(WHAT IS NEEDED): Set down exactly the lines below between the line holding "blue star: (1018, 675) -> (1280, 990), moved" and the line holding "red semicircle: (1084, 1509)", inclusive; no other line belongs in the answer.
───── THE INPUT
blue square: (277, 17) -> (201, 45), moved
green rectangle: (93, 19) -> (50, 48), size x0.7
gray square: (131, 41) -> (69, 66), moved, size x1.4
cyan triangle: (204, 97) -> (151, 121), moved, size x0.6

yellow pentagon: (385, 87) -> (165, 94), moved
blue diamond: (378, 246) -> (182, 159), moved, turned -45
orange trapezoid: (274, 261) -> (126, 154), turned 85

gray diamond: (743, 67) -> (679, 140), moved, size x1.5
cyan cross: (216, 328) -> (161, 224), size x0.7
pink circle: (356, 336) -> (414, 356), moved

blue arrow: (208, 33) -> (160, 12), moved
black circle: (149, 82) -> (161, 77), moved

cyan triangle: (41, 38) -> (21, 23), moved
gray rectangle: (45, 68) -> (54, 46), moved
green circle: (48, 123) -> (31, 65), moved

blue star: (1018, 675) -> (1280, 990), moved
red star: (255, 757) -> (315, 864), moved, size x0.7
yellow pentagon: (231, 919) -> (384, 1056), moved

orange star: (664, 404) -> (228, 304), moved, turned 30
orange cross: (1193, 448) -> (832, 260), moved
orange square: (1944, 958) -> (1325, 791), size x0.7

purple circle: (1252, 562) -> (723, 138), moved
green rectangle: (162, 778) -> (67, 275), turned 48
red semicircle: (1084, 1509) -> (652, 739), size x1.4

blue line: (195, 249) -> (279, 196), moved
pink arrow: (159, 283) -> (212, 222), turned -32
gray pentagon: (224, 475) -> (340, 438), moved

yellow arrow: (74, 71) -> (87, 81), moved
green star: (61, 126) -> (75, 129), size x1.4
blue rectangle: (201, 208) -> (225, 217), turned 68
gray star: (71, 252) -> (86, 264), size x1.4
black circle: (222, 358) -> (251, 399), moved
──────────
(RESULT FOR THIS TASK):
blue star: (1018, 675) -> (1280, 990), moved
red star: (255, 757) -> (315, 864), moved, size x0.7
yellow pentagon: (231, 919) -> (384, 1056), moved

orange star: (664, 404) -> (228, 304), moved, turned 30
orange cross: (1193, 448) -> (832, 260), moved
orange square: (1944, 958) -> (1325, 791), size x0.7

purple circle: (1252, 562) -> (723, 138), moved
green rectangle: (162, 778) -> (67, 275), turned 48
red semicircle: (1084, 1509) -> (652, 739), size x1.4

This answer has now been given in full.